● **DATA LISTING**
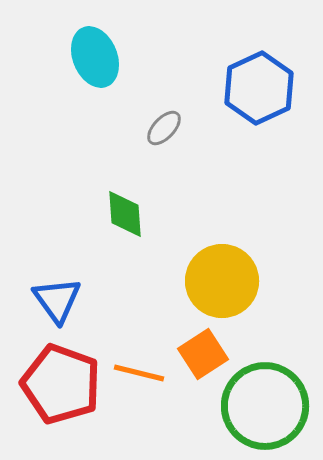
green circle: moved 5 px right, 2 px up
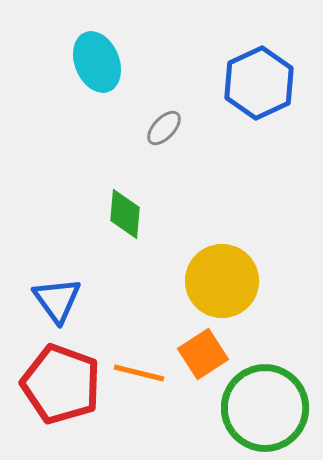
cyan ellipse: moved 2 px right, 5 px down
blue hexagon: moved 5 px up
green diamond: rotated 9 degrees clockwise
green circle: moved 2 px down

==

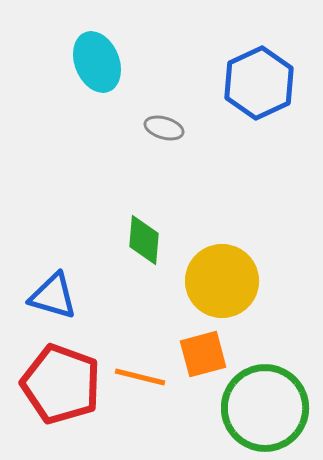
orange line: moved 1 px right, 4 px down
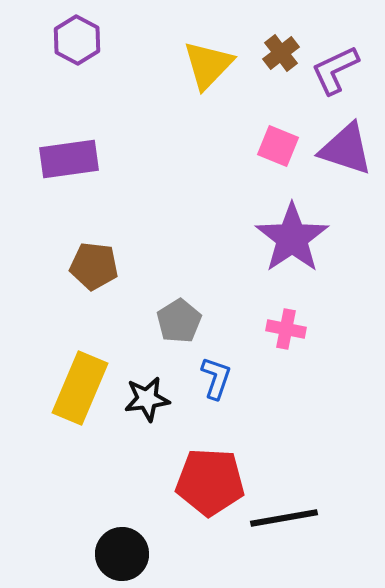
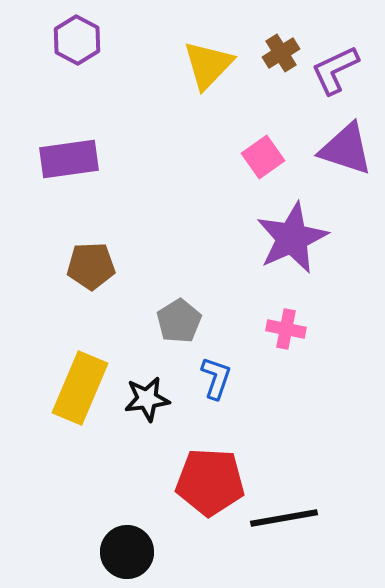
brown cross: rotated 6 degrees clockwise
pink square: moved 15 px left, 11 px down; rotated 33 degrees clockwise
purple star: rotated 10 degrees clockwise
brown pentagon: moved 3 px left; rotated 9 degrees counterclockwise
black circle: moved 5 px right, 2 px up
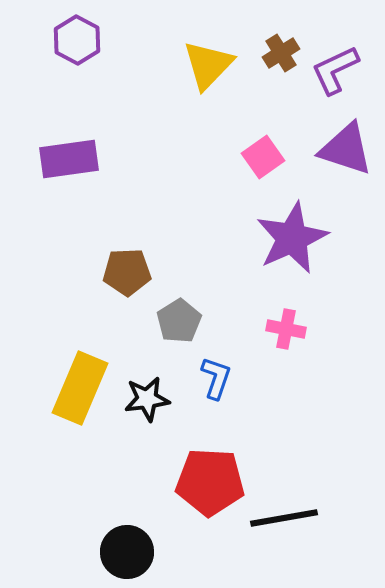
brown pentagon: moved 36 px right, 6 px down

● **EXERCISE INSTRUCTIONS**
Write out the lines of the records that fall between the line holding "orange line: moved 1 px right, 4 px down" and the line holding "brown pentagon: moved 36 px right, 6 px down", both included, leaving the pictures out of your answer.

● **FINISHED ANSWER**
orange line: moved 1 px right, 4 px down
brown cross: rotated 6 degrees clockwise
pink square: moved 15 px left, 11 px down; rotated 33 degrees clockwise
purple star: rotated 10 degrees clockwise
brown pentagon: moved 3 px left; rotated 9 degrees counterclockwise
black circle: moved 5 px right, 2 px up
brown pentagon: moved 36 px right, 6 px down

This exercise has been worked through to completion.